• [WHAT THE TASK ASKS] Track down each line below containing the string "PINK" and copy it.

• [THE INPUT]
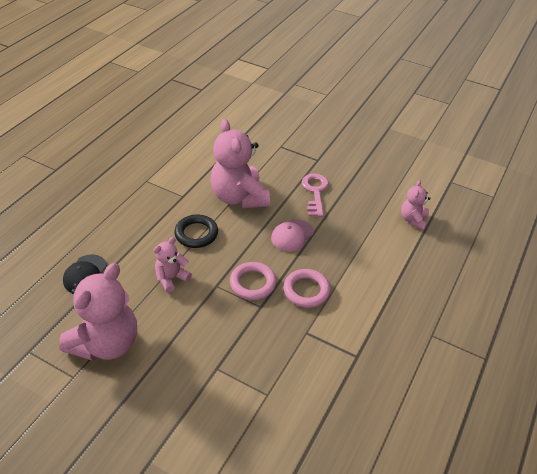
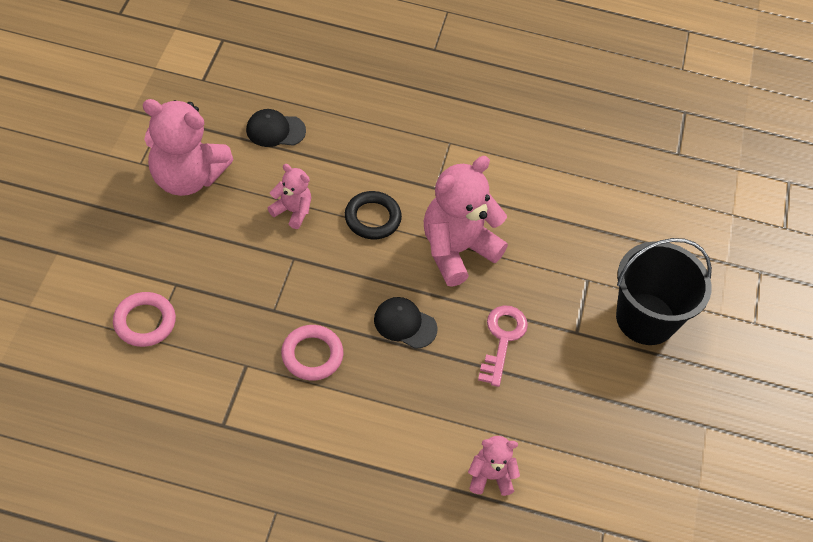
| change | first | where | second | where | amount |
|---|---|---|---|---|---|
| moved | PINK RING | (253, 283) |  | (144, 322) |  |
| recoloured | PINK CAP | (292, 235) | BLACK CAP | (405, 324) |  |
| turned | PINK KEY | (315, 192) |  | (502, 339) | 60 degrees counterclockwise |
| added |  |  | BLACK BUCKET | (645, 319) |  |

• [THE COMPLETED TASK]
| moved | PINK RING | (253, 283) |  | (144, 322) |  |
| recoloured | PINK CAP | (292, 235) | BLACK CAP | (405, 324) |  |
| turned | PINK KEY | (315, 192) |  | (502, 339) | 60 degrees counterclockwise |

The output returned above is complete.